▶ PROBLEM TO SOLVE
Go through the material below and copy each line where the word "grey" appears.

=== DATA PROVIDED ===

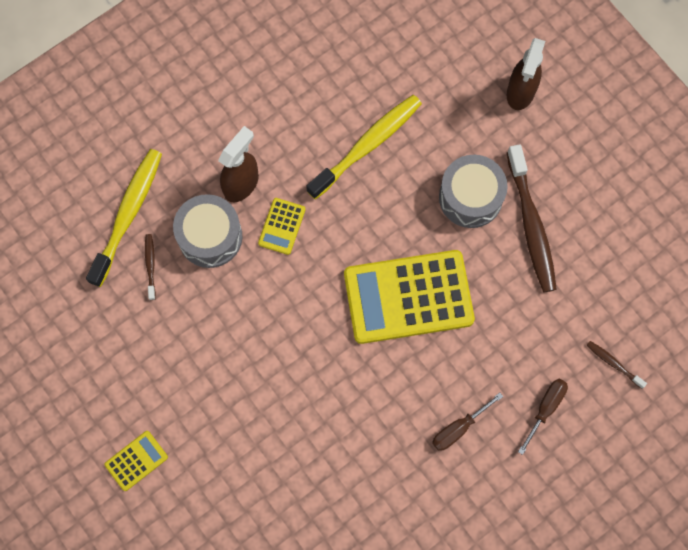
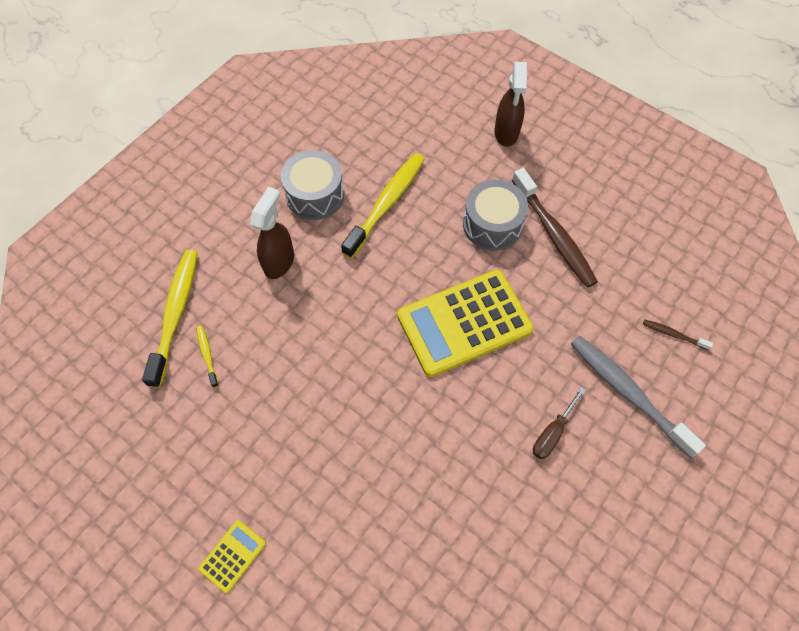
camera: 15 degrees left, 10 degrees down
(150, 265) = (207, 355): brown toothbrush -> yellow toothbrush
(210, 236) = (260, 315): grey drum -> grey drum (315, 195)
(281, 226) = (327, 289): yellow calculator -> none
(545, 409) = (627, 392): brown screwdriver -> grey toothbrush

===

▶ RESULT OF THE TASK
(210, 236) = (260, 315): grey drum -> grey drum (315, 195)
(545, 409) = (627, 392): brown screwdriver -> grey toothbrush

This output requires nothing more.